▶ _What is needed_
Repeat the data verbatim, images excluded.

▶ _Scene edit records_

• • •

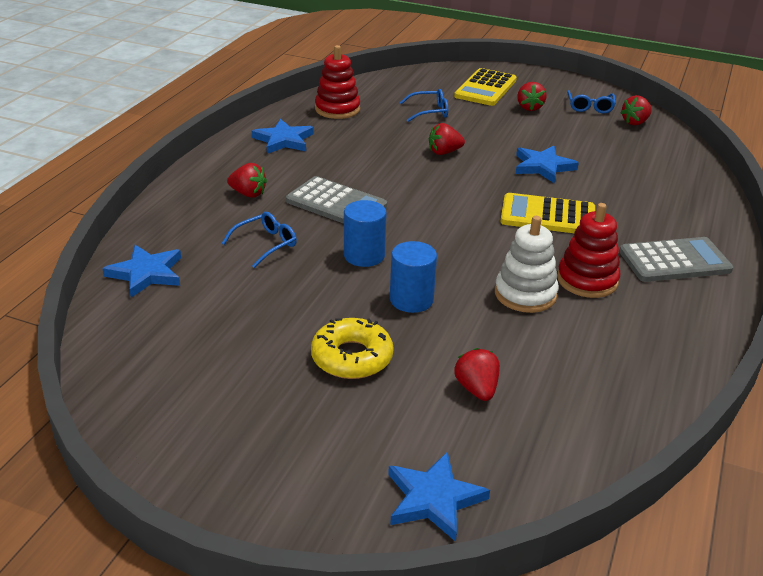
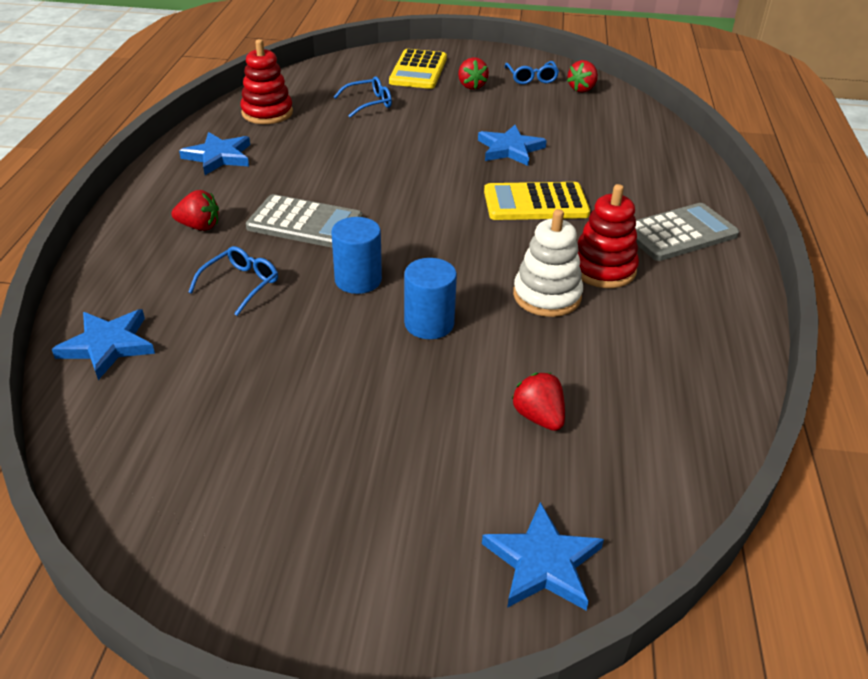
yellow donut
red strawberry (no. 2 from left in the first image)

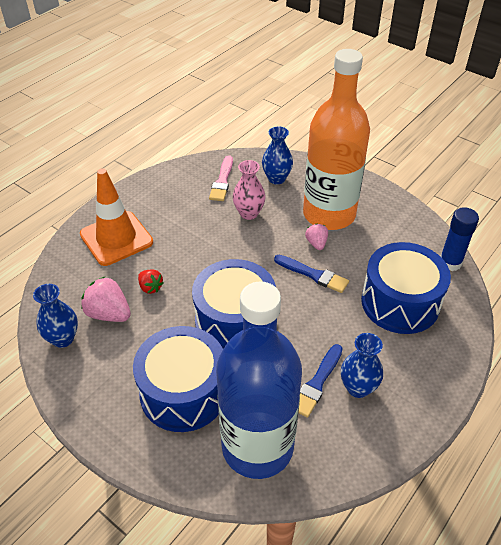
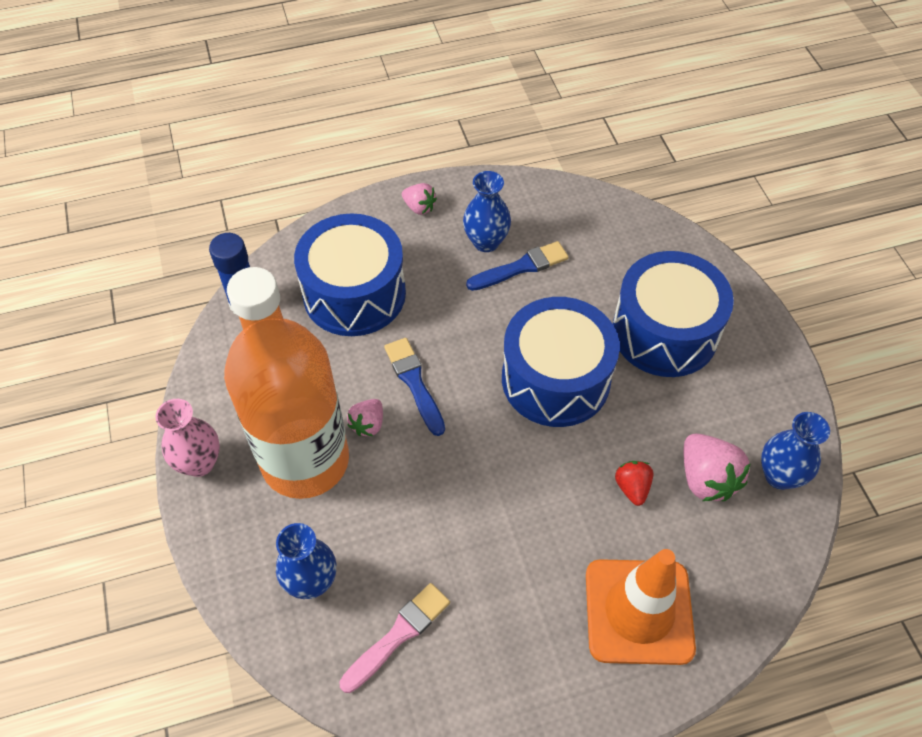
pink vase
pink strawberry (no. 2 from left)
blue bottle

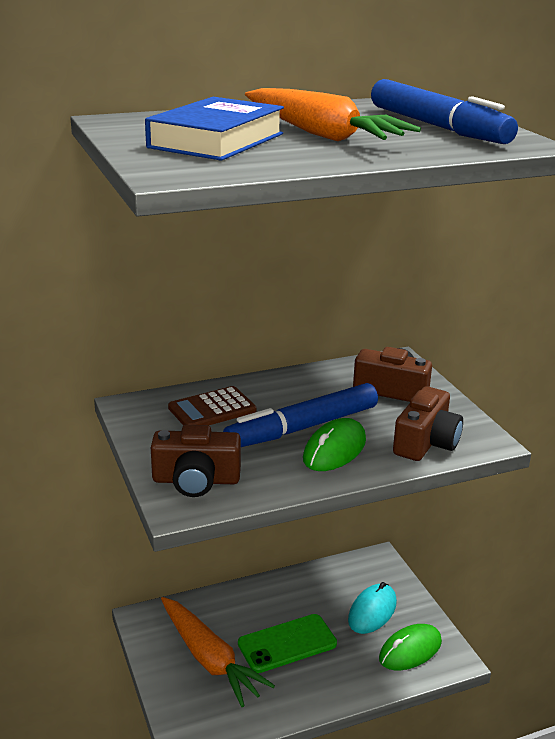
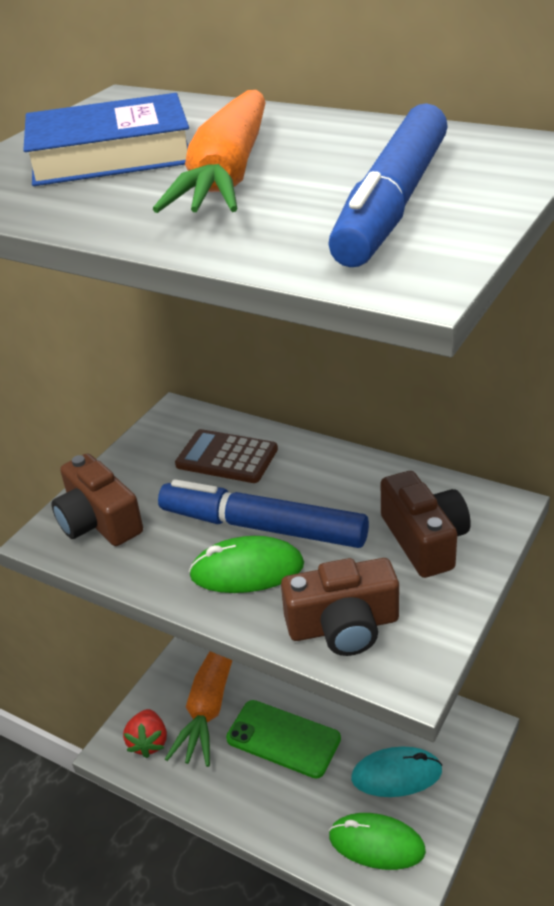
red strawberry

• • •

▶ _Response below_
yellow donut
red strawberry (no. 2 from left in the first image)

pink vase
pink strawberry (no. 2 from left)
blue bottle

red strawberry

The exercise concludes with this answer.